* **Work request**
Every line from the line containing "delete: lizegik (pink) (1st from left)" through the final line below must be returned exactly, and no other line.

* **Material provided**

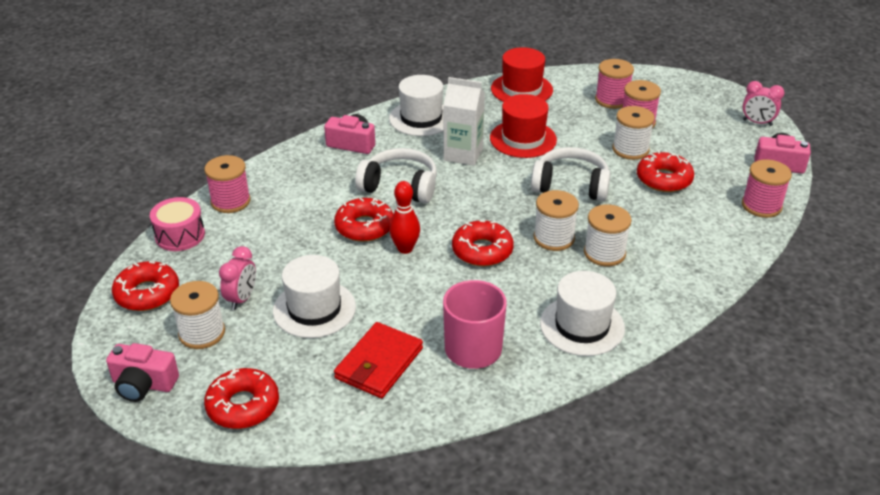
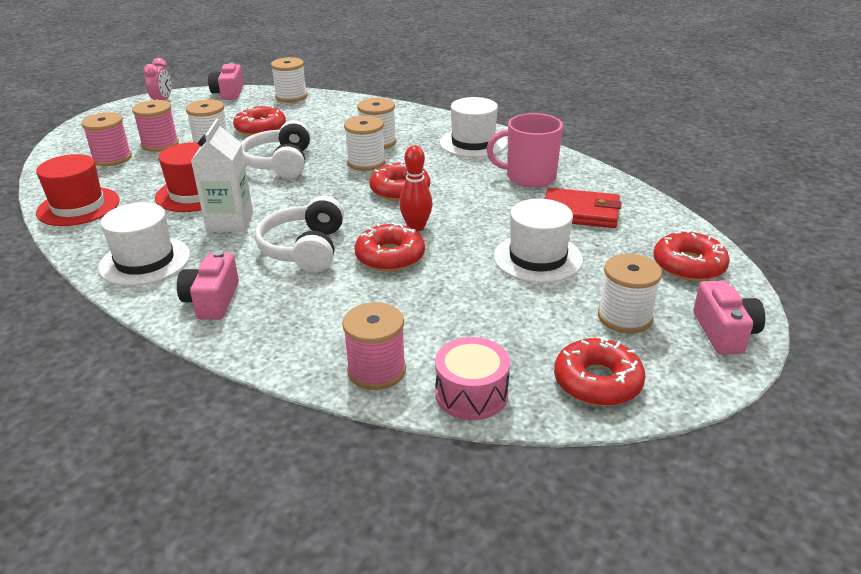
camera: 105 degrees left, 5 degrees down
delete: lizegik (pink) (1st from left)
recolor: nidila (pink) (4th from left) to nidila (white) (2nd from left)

* **Answer space**
delete: lizegik (pink) (1st from left)
recolor: nidila (pink) (4th from left) to nidila (white) (2nd from left)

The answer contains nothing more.